Provided records:

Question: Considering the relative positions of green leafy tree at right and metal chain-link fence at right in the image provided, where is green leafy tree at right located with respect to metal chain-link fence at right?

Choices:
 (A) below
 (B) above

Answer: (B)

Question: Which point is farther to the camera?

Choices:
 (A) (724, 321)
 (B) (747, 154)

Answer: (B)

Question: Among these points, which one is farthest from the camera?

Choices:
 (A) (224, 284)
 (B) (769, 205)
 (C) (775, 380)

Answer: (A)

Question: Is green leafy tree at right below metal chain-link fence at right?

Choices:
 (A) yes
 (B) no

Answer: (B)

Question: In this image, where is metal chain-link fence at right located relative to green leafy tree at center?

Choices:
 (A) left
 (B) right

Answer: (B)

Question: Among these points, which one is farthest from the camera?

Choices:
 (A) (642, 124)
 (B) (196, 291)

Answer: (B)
* * *
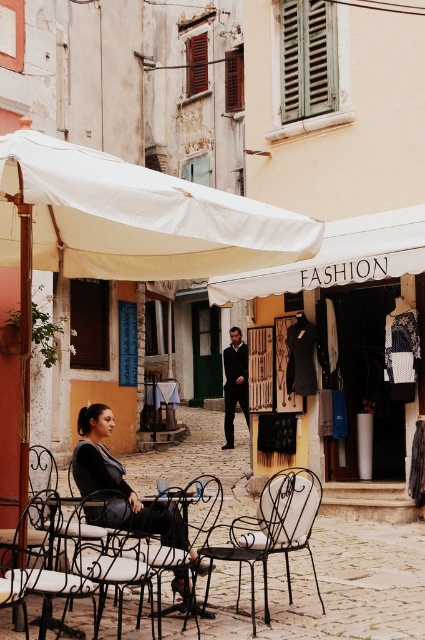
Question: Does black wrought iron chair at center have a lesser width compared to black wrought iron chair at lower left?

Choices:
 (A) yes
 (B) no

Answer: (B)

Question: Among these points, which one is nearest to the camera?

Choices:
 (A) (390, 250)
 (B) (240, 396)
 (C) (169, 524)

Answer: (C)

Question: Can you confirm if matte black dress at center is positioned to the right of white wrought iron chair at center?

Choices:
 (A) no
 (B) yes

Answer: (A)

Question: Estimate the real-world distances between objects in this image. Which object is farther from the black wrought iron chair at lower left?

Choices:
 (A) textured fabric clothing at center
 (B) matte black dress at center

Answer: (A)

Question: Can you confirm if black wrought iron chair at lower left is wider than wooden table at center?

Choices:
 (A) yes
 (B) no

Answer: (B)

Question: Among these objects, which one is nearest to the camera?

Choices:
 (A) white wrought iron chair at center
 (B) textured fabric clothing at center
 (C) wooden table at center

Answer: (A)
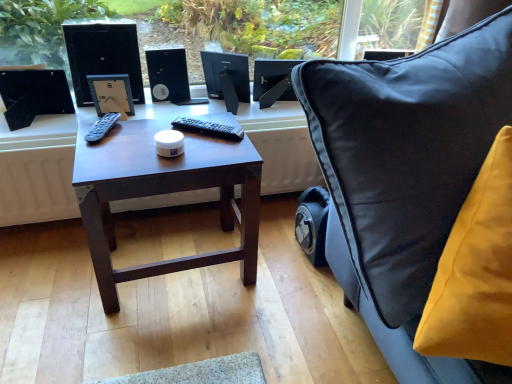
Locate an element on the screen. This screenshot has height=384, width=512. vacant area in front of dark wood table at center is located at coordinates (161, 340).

Written request: Copy out the records above, everything from the line containing "Question: Does black" down to the line containing "Answer: (C)", reproducing each line without any change.

Solution below:
Question: Does black wrought iron chair at center have a lesser width compared to black wrought iron chair at lower left?

Choices:
 (A) yes
 (B) no

Answer: (B)

Question: Among these points, which one is nearest to the camera?

Choices:
 (A) (390, 250)
 (B) (240, 396)
 (C) (169, 524)

Answer: (C)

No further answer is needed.